» **Raw data**

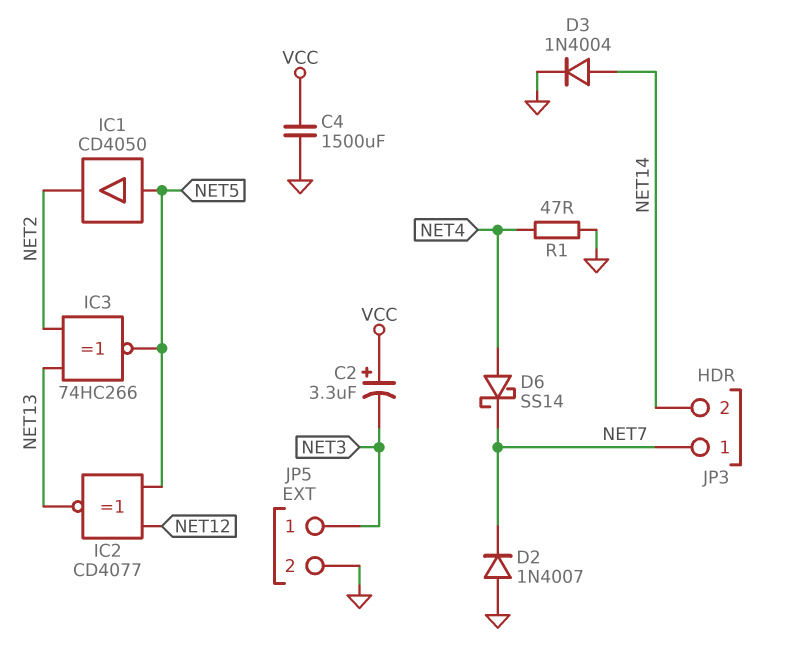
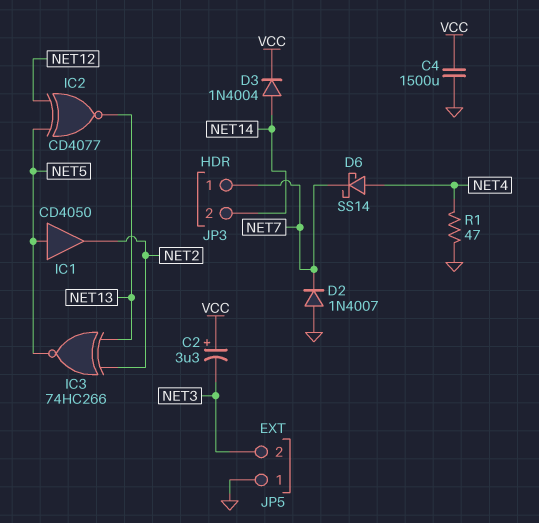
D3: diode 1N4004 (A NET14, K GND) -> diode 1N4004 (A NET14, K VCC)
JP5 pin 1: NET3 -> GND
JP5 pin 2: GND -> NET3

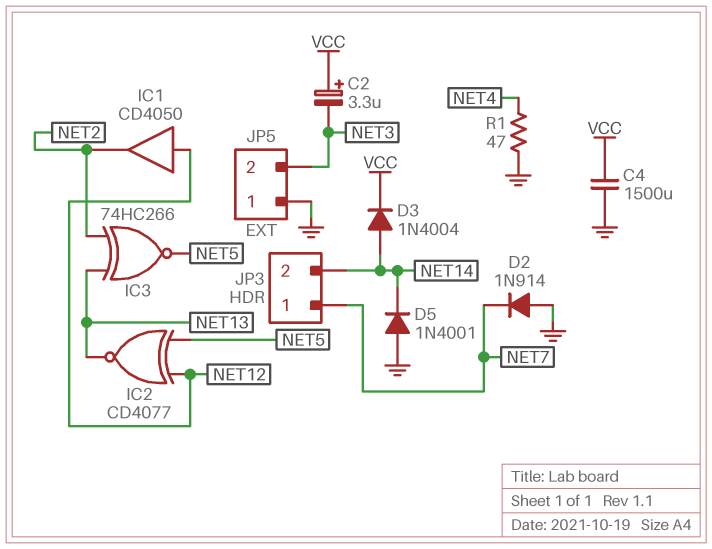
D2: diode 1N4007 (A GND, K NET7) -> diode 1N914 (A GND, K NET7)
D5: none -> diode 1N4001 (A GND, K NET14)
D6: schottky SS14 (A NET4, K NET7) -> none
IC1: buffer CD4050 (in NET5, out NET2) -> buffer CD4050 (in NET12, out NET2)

* * *

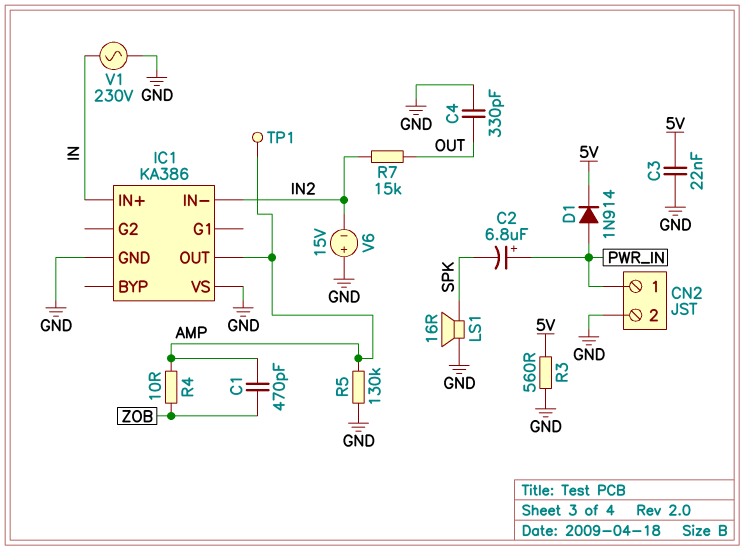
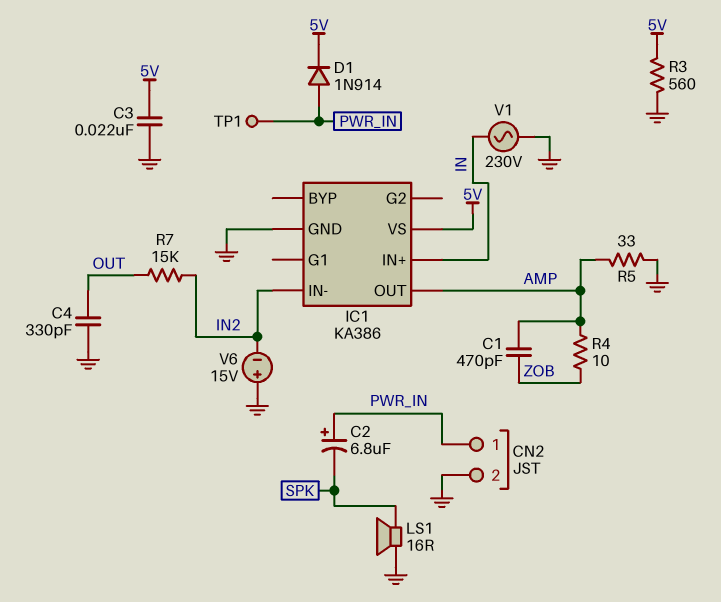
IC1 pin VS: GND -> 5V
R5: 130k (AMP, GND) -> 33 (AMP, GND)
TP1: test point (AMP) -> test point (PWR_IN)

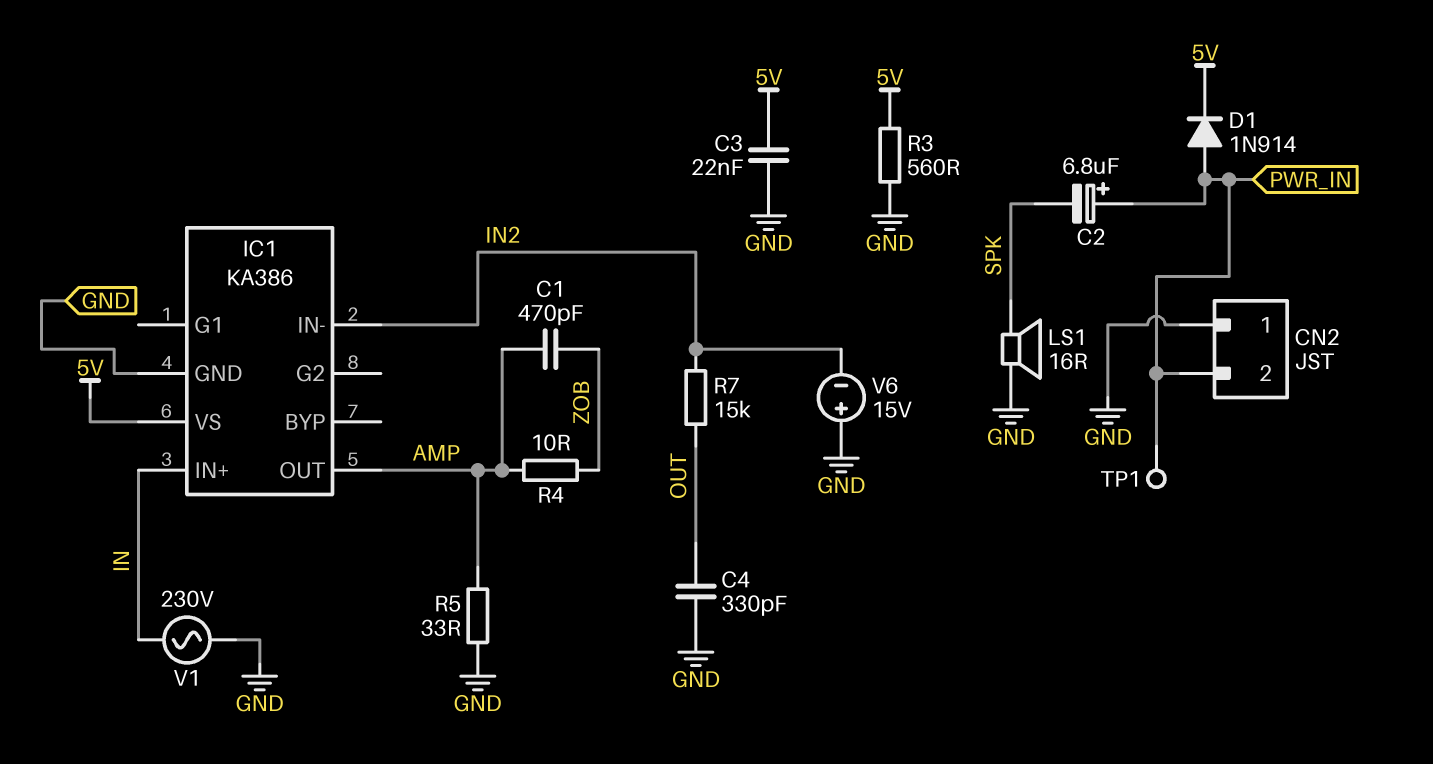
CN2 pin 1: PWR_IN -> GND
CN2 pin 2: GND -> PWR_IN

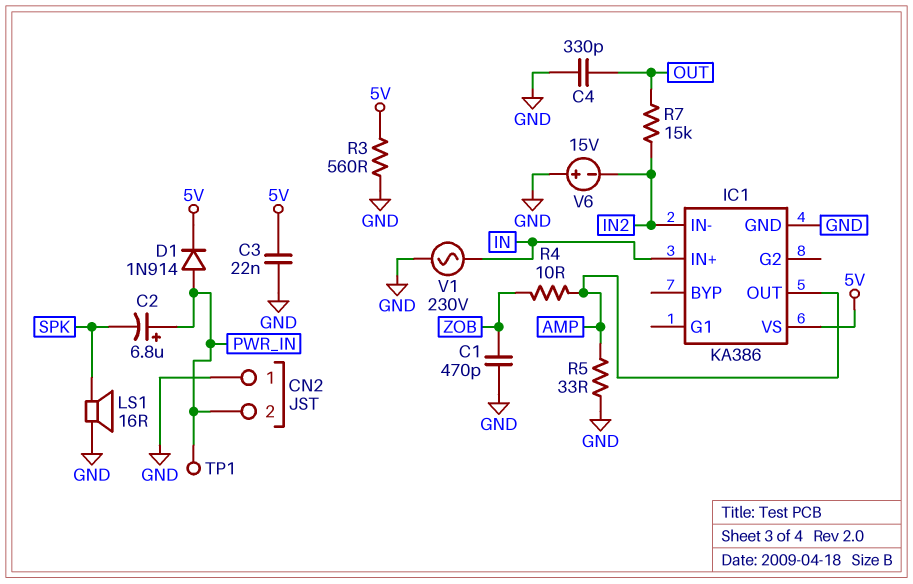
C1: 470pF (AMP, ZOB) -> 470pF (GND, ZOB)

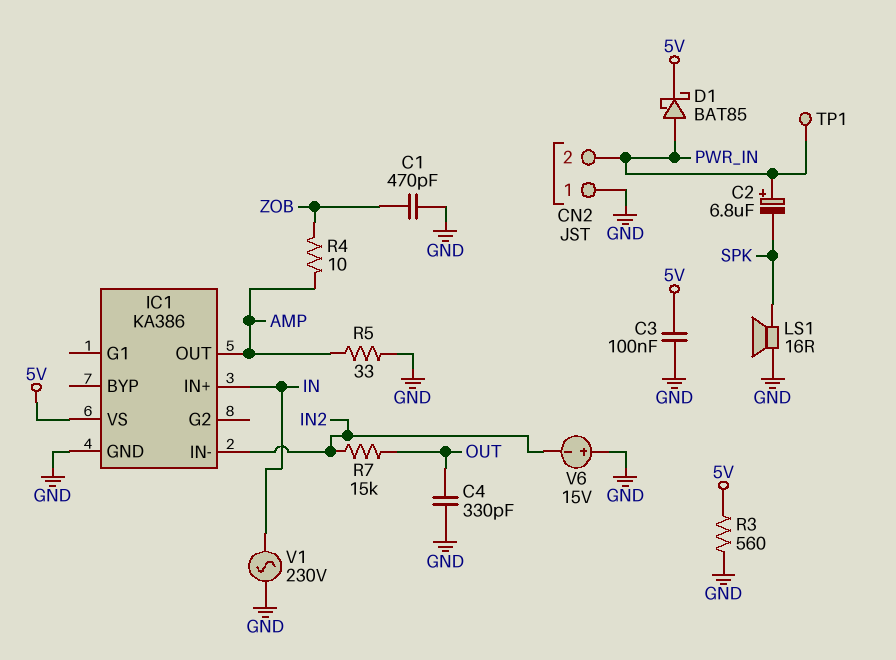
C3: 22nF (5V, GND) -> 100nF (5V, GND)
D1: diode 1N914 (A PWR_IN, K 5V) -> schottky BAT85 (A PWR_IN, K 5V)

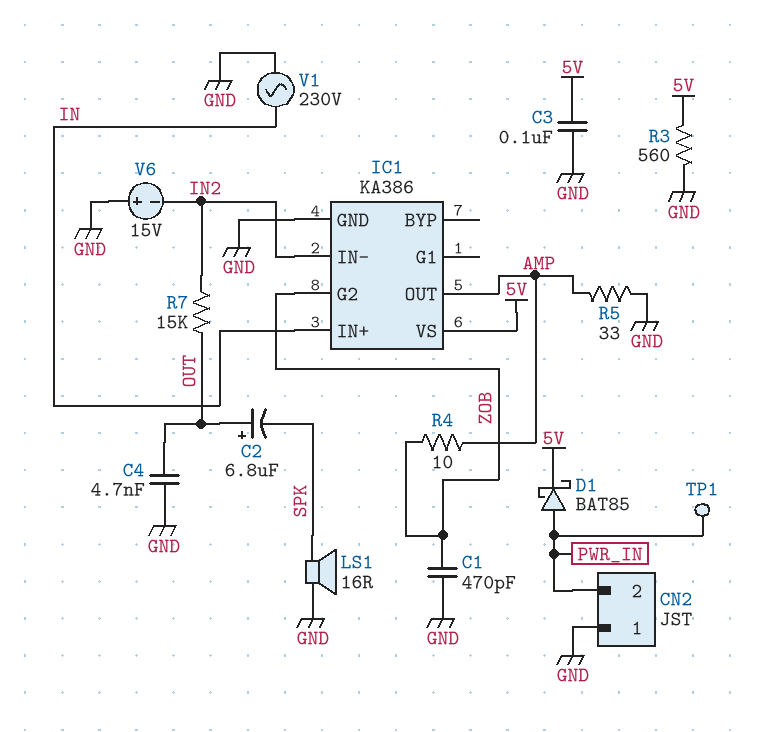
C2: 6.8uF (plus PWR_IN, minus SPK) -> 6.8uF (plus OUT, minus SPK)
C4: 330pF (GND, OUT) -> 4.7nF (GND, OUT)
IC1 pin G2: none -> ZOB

---

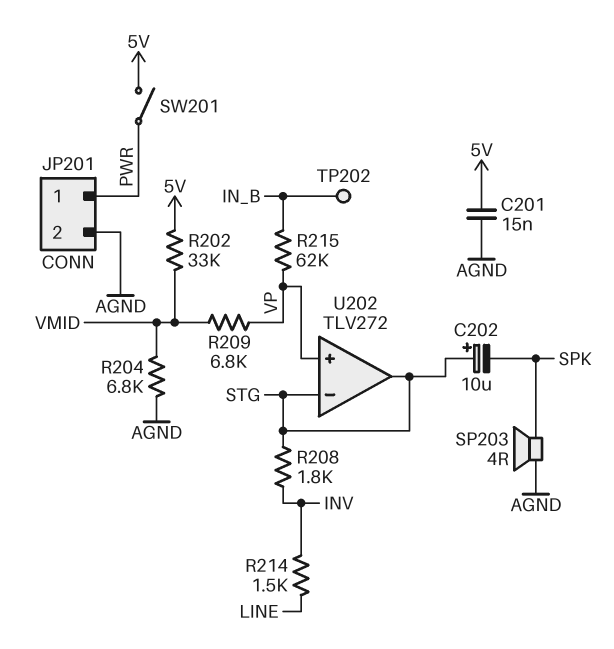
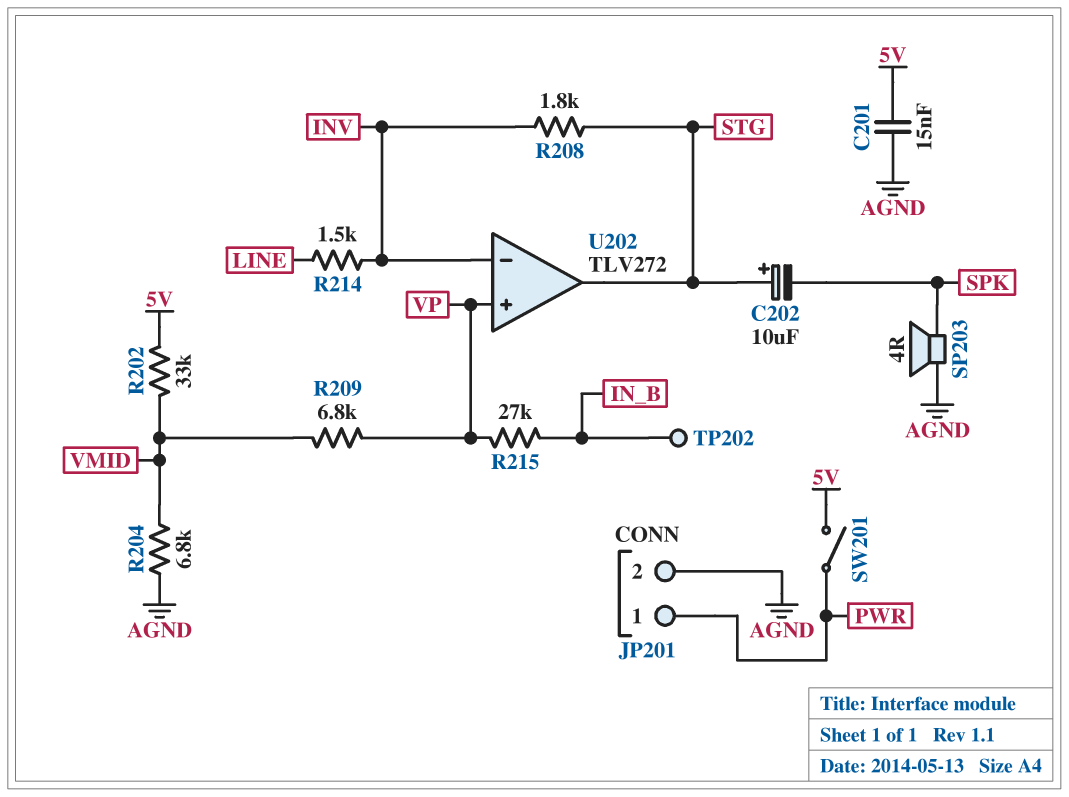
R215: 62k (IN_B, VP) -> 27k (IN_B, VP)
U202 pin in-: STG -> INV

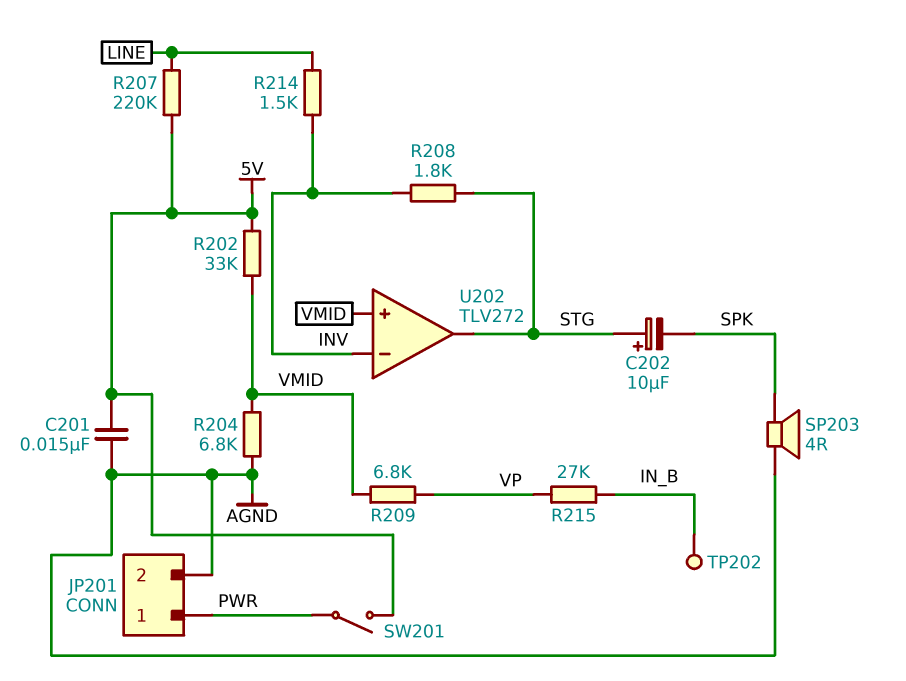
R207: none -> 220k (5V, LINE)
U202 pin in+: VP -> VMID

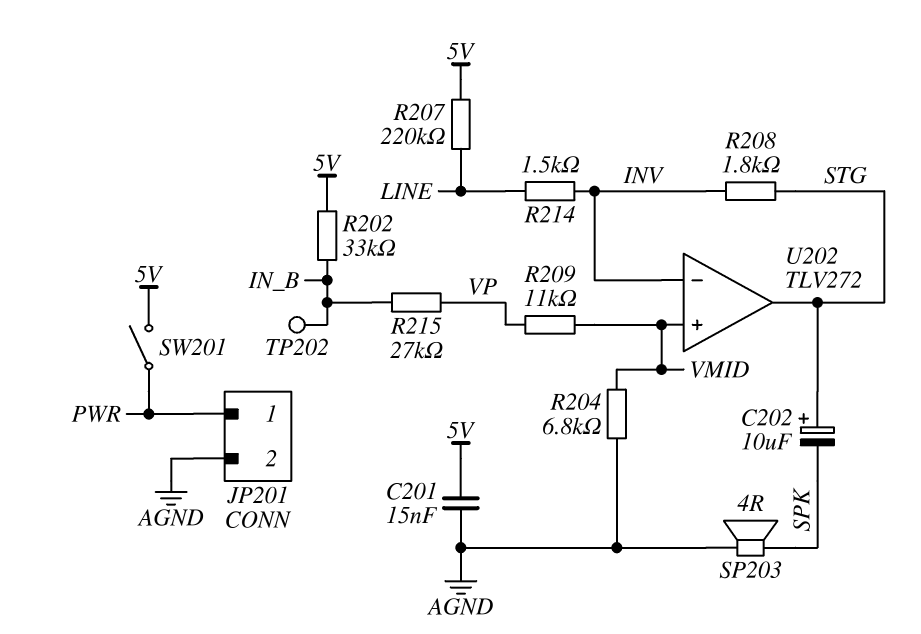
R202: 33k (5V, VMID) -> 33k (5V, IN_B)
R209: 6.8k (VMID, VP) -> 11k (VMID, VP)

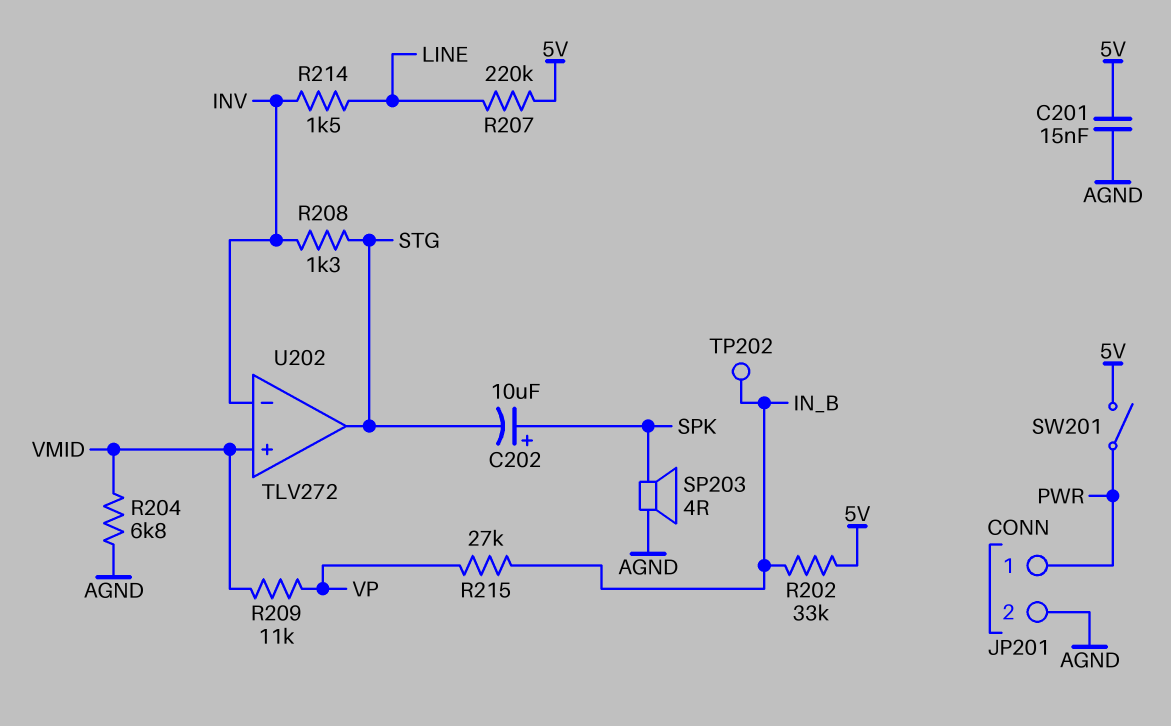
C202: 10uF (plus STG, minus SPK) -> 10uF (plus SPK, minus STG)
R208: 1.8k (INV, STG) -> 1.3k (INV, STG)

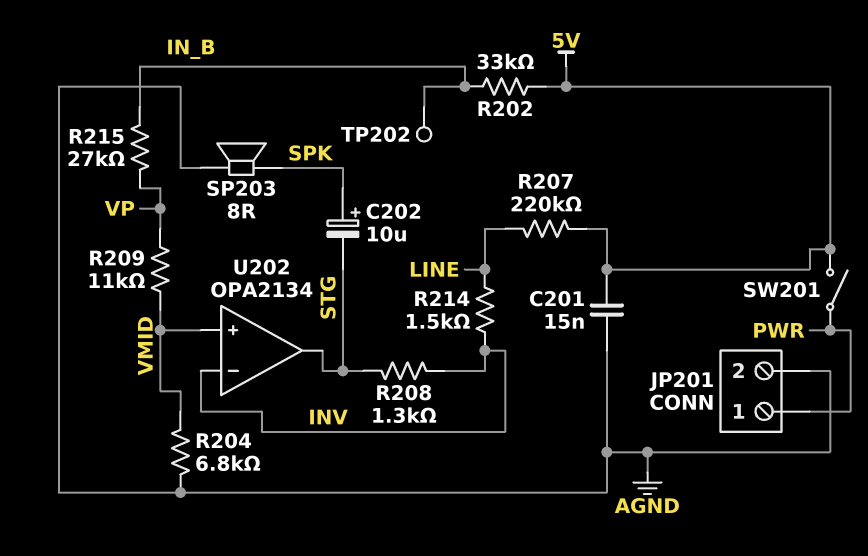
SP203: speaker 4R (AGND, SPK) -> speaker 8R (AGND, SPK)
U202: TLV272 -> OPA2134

» **Required action**
Transcribe, exactly and without pictures, everything in the data from the line with "D3: diode 1N4004" down to the line with "IC1: buffer CD4050", both included.

» **Solution to this task**
D3: diode 1N4004 (A NET14, K GND) -> diode 1N4004 (A NET14, K VCC)
JP5 pin 1: NET3 -> GND
JP5 pin 2: GND -> NET3

D2: diode 1N4007 (A GND, K NET7) -> diode 1N914 (A GND, K NET7)
D5: none -> diode 1N4001 (A GND, K NET14)
D6: schottky SS14 (A NET4, K NET7) -> none
IC1: buffer CD4050 (in NET5, out NET2) -> buffer CD4050 (in NET12, out NET2)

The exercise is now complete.